To do:
Your answer should hold only the lines from the one with "[(540,0),(541,14),(550,14),(550,9),(559,9),(558,0),(540,0)]" through the end of the records, repeated exactly and minus any pictures.

Provided records:
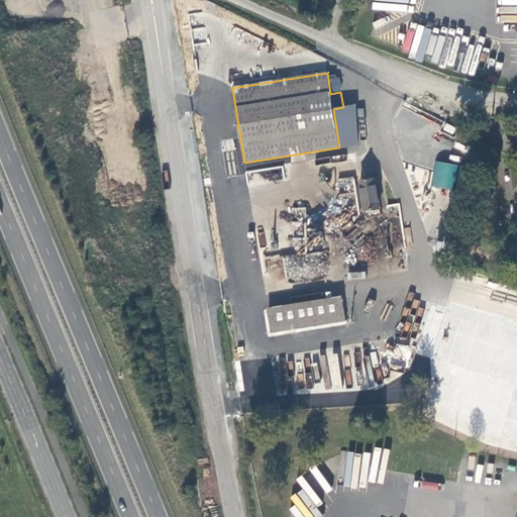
[(431,187),(454,189),(456,164),(434,162),(431,187)]
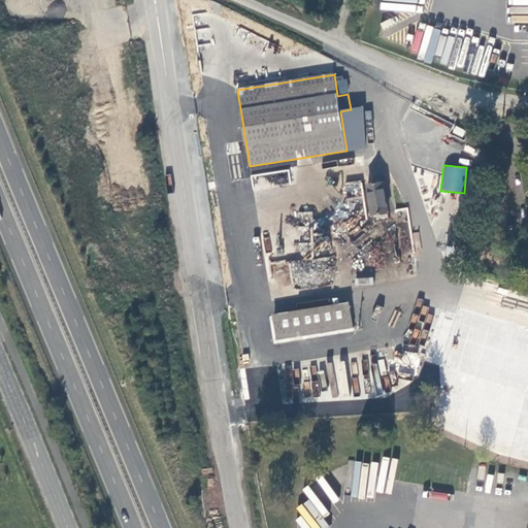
[(383,183),(367,185),(372,216),(388,213),(383,183)]
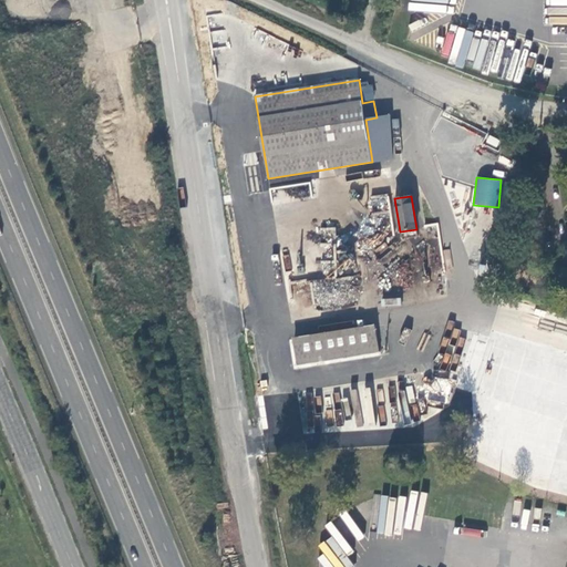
[(566,316),(498,299),(487,341),(474,338),(472,349),(491,354),(463,456),(482,462),(480,473),(566,495),(566,316)]
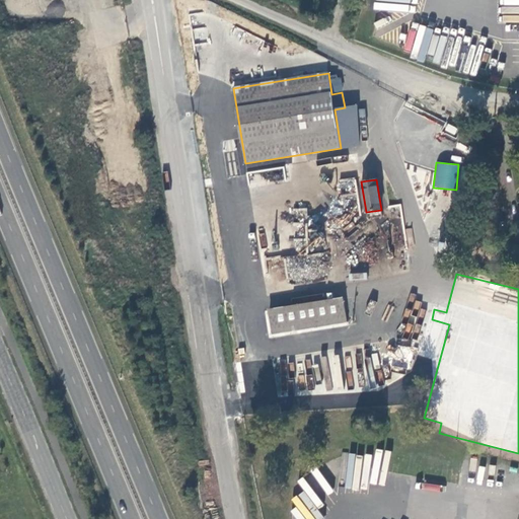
[(269,314),(273,335),(347,322),(344,302),(269,314)]
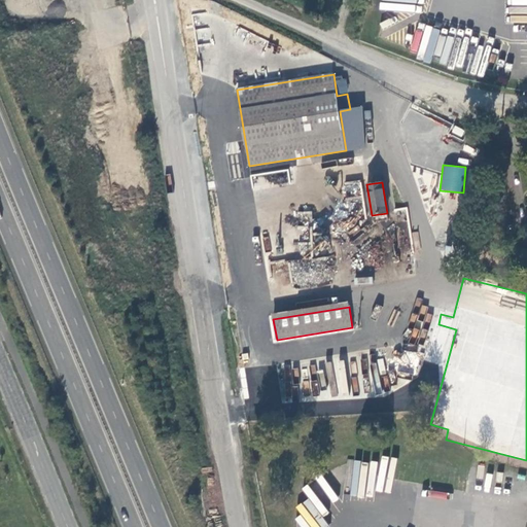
[(364,526),(401,526),(405,514),(407,501),(397,500),(395,513),(367,507),(364,526)]
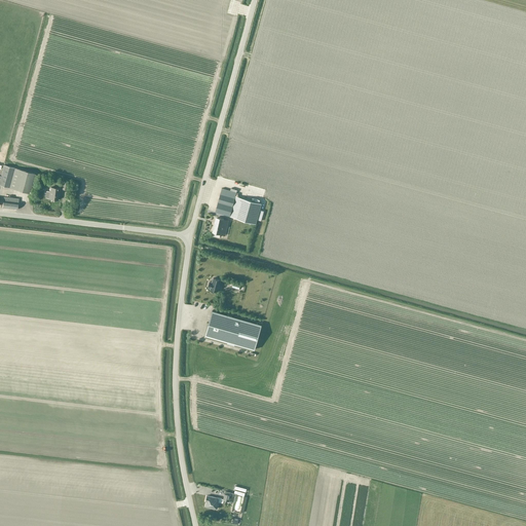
[(4,165),(2,173),(0,179),(0,187),(1,188),(2,186),(29,193),(35,174),(7,166),(4,165)]
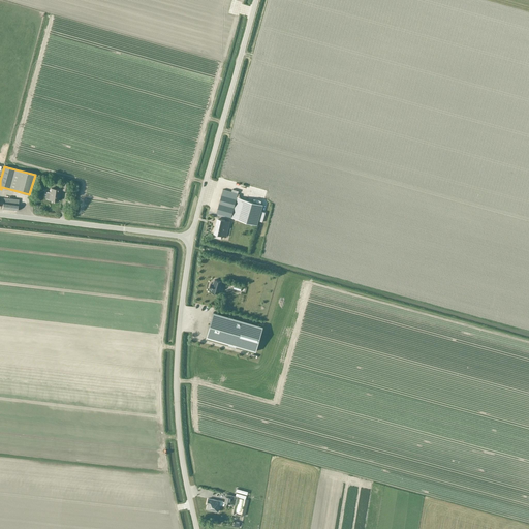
[(52,189),(51,192),(47,192),(45,199),(49,199),(49,200),(58,201),(59,194),(60,195),(61,190),(52,189)]
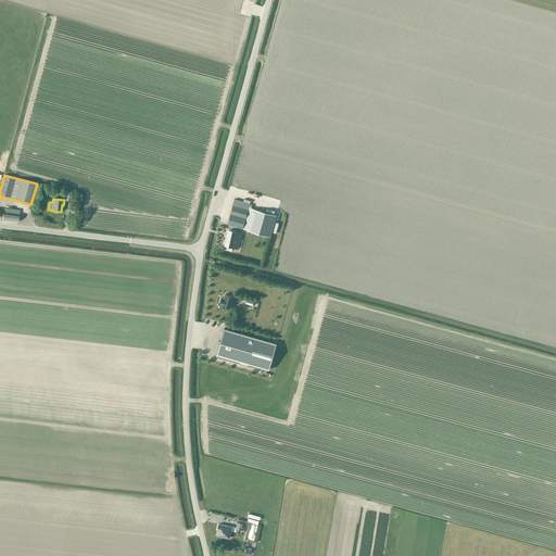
[(232,206),(227,225),(242,229),(242,228),(264,235),(267,236),(270,237),(277,215),(261,211),(249,207),(248,210),(232,206)]
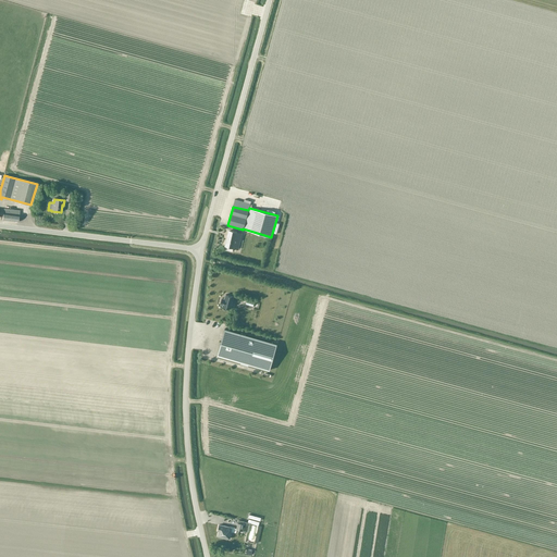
[(4,212),(3,220),(19,222),(19,214),(4,212)]
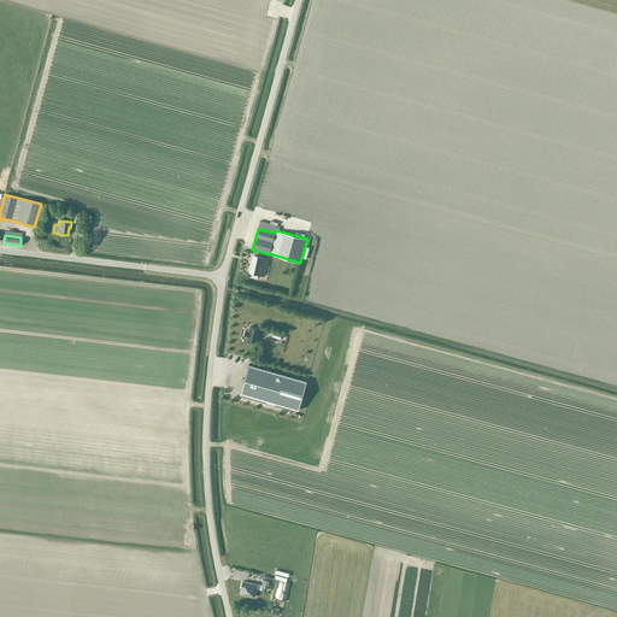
[(251,274),(250,277),(258,278),(259,275),(264,276),(268,259),(256,256),(254,263),(253,262),(251,272),(251,274)]
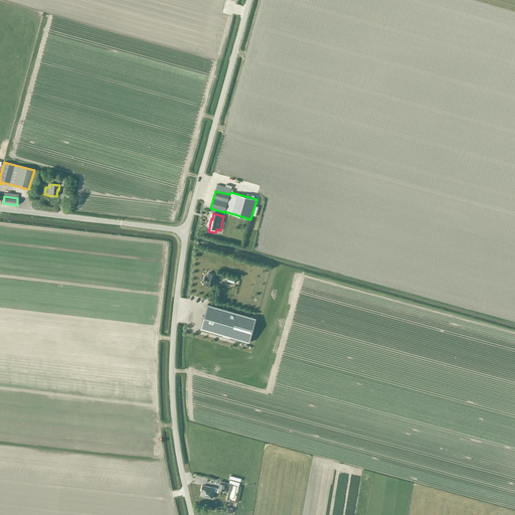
[(204,282),(206,282),(206,283),(213,285),(216,274),(209,273),(207,277),(205,276),(204,282)]
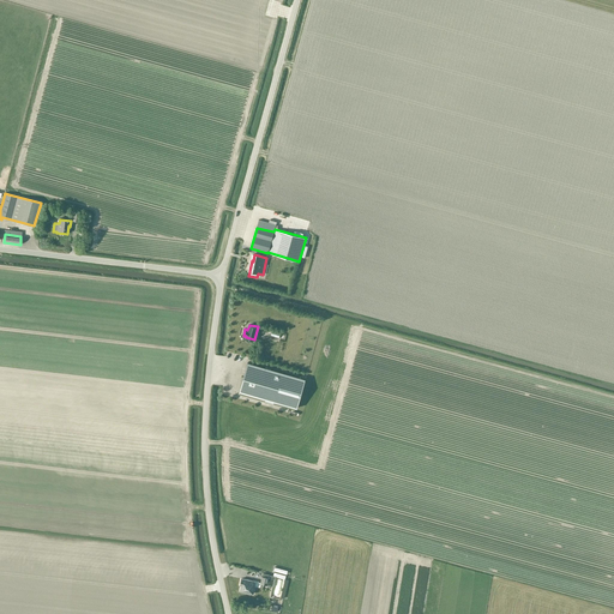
[(247,362),(239,391),(298,408),(306,379),(247,362)]
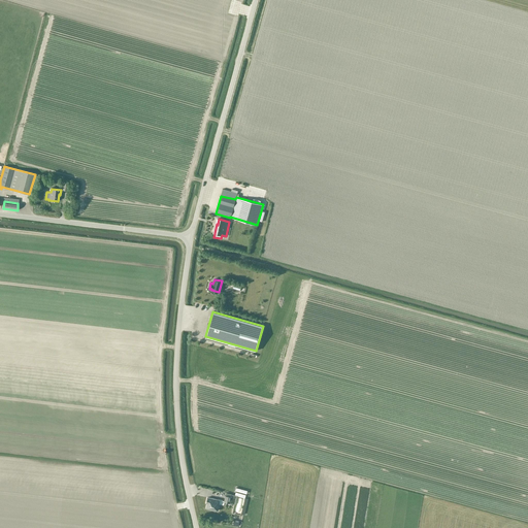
[(227,493),(227,496),(226,496),(224,501),(220,500),(208,498),(206,508),(218,510),(219,504),(224,504),(224,502),(230,503),(235,504),(236,498),(237,496),(231,494),(227,493)]
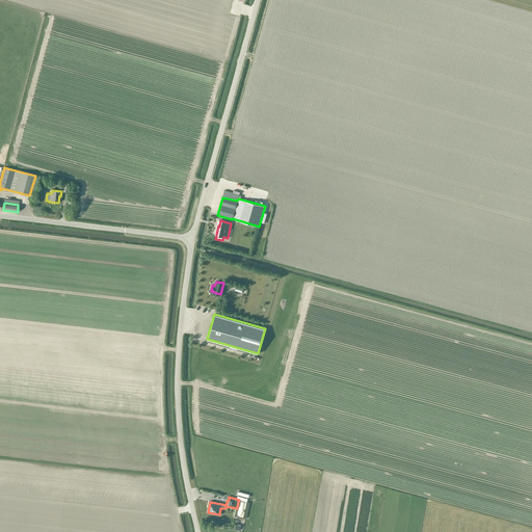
All buildings are outlined.
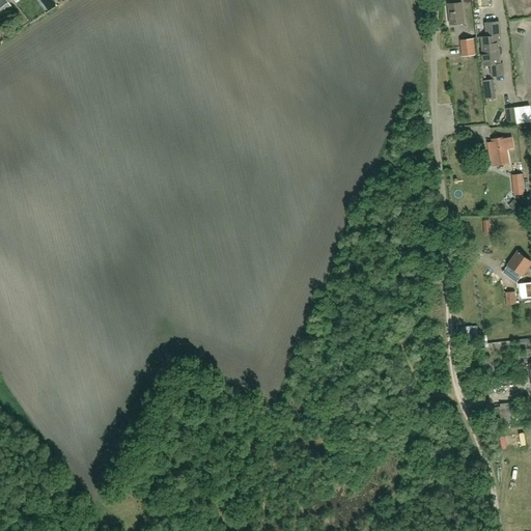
[(0,15),(11,7),(5,0),(1,0),(0,1),(0,15)]
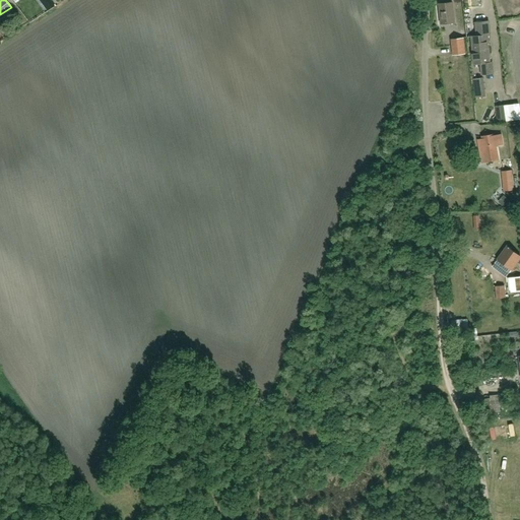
[(47,11),(54,5),(50,0),(40,0),(39,1),(47,11)]
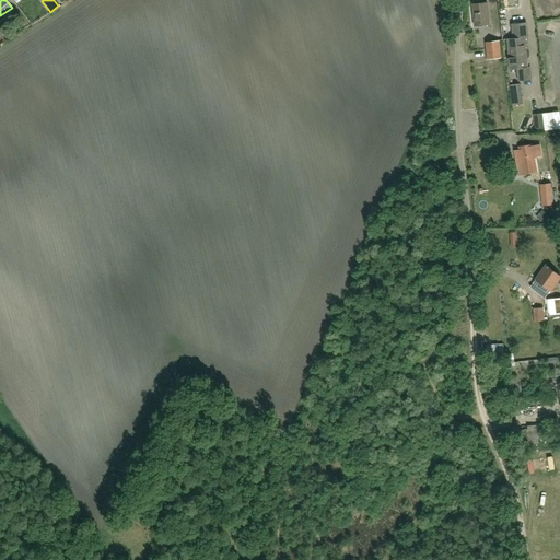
[(540,0),(541,14),(550,14),(550,9),(559,9),(558,0),(540,0)]
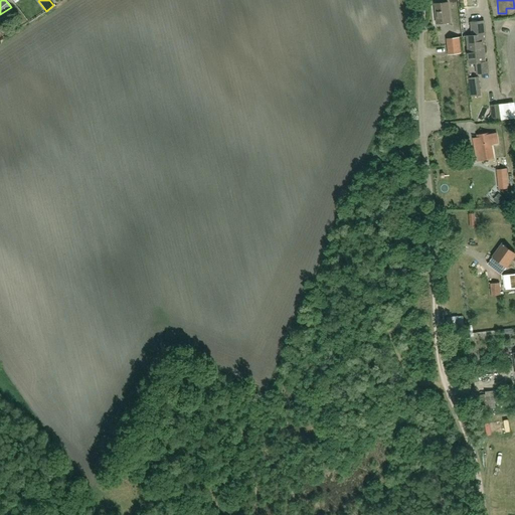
[(437,24),(450,22),(448,2),(435,4),(437,24)]
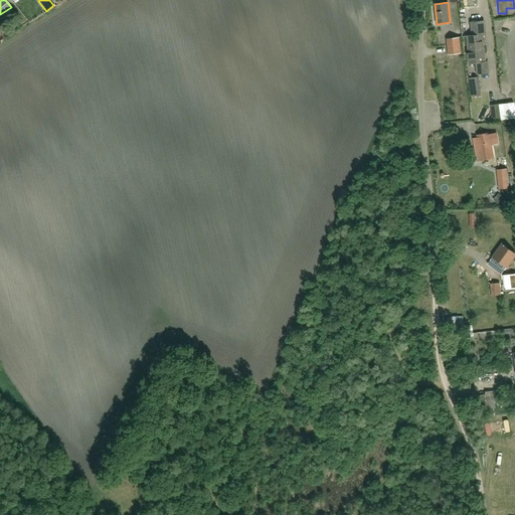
[(474,49),(483,48),(482,35),(484,34),(483,21),(470,22),(471,35),(466,36),(468,51),(474,50),(474,49)]
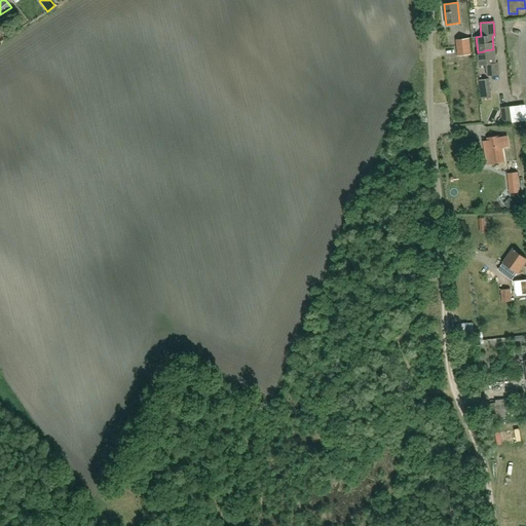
[(457,55),(471,54),(468,38),(456,40),(457,55)]
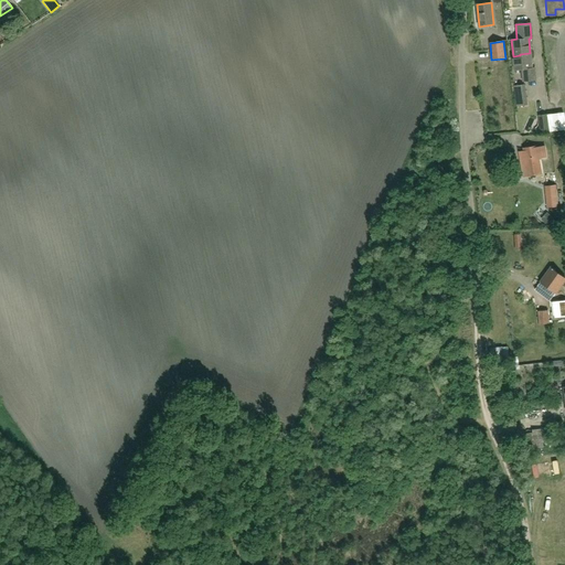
[(520,55),(513,56),(514,70),(521,70),(522,81),(535,80),(534,67),(532,68),(530,53),(520,54),(520,55)]
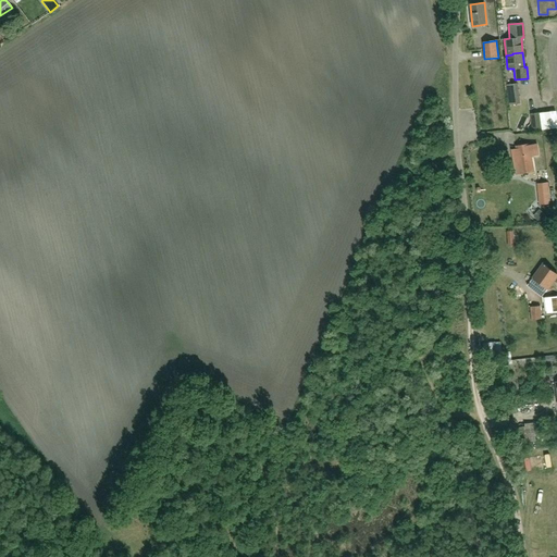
[(523,88),(510,89),(511,101),(523,100),(523,88)]
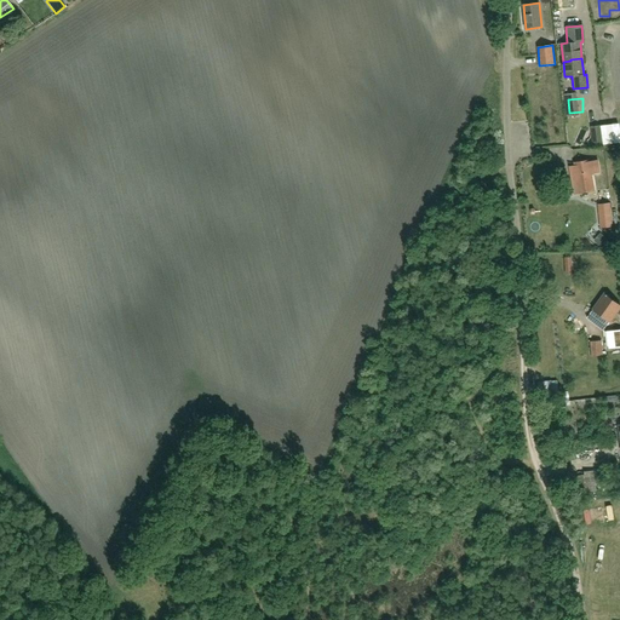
[(598,162),(590,165),(575,167),(578,182),(573,183),(575,197),(595,194),(592,174),(601,173),(598,162)]
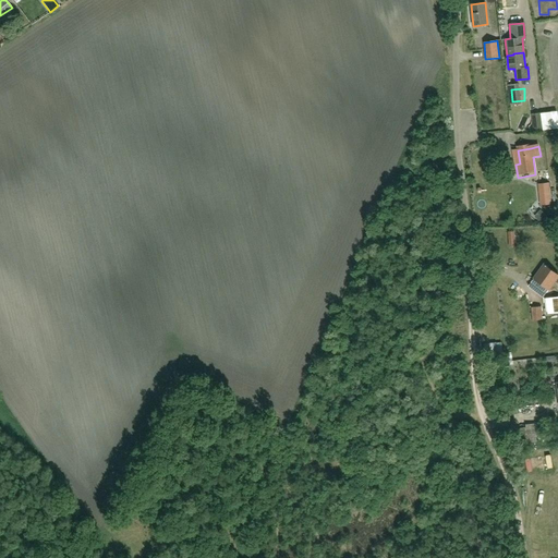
[(549,183),(541,184),(543,205),(552,204),(549,183)]
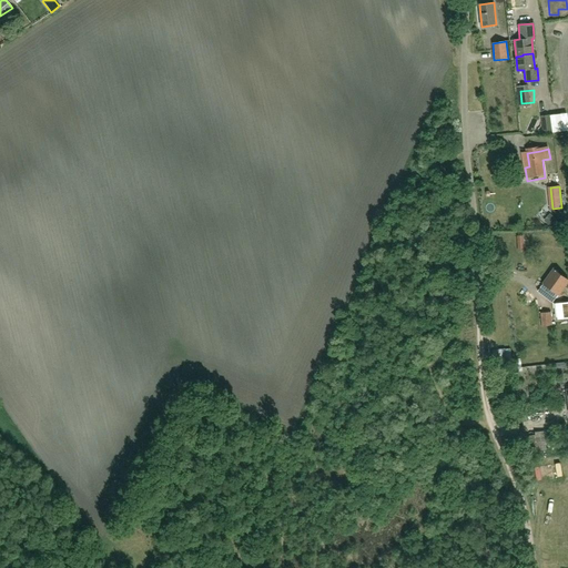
[(546,229),(559,225),(556,214),(543,219),(546,229)]
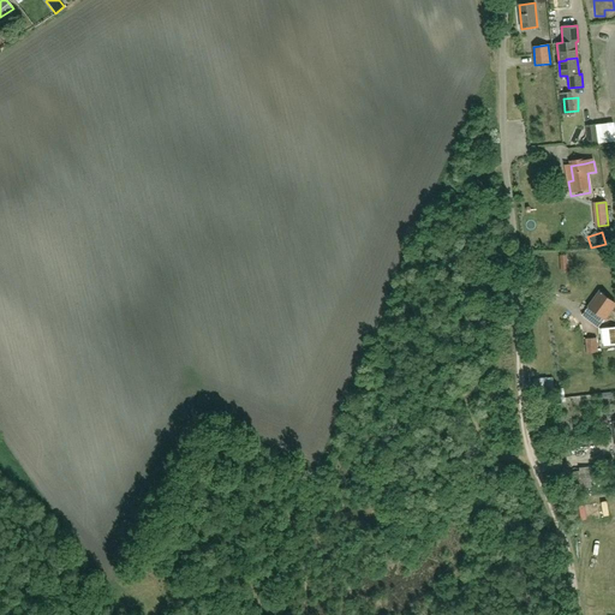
[(598,327),(614,303),(599,292),(589,306),(593,310),(587,320),(598,327)]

Result:
[(540,0),(541,14),(550,14),(550,9),(559,9),(558,0),(540,0)]
[(437,24),(450,22),(448,2),(435,4),(437,24)]
[(474,49),(483,48),(482,35),(484,34),(483,21),(470,22),(471,35),(466,36),(468,51),(474,50),(474,49)]
[(457,55),(471,54),(468,38),(456,40),(457,55)]
[(520,55),(513,56),(514,70),(521,70),(522,81),(535,80),(534,67),(532,68),(530,53),(520,54),(520,55)]
[(523,88),(510,89),(511,101),(523,100),(523,88)]
[(598,162),(590,165),(575,167),(578,182),(573,183),(575,197),(595,194),(592,174),(601,173),(598,162)]
[(549,183),(541,184),(543,205),(552,204),(549,183)]
[(546,229),(559,225),(556,214),(543,219),(546,229)]
[(598,327),(614,303),(599,292),(589,306),(593,310),(587,320),(598,327)]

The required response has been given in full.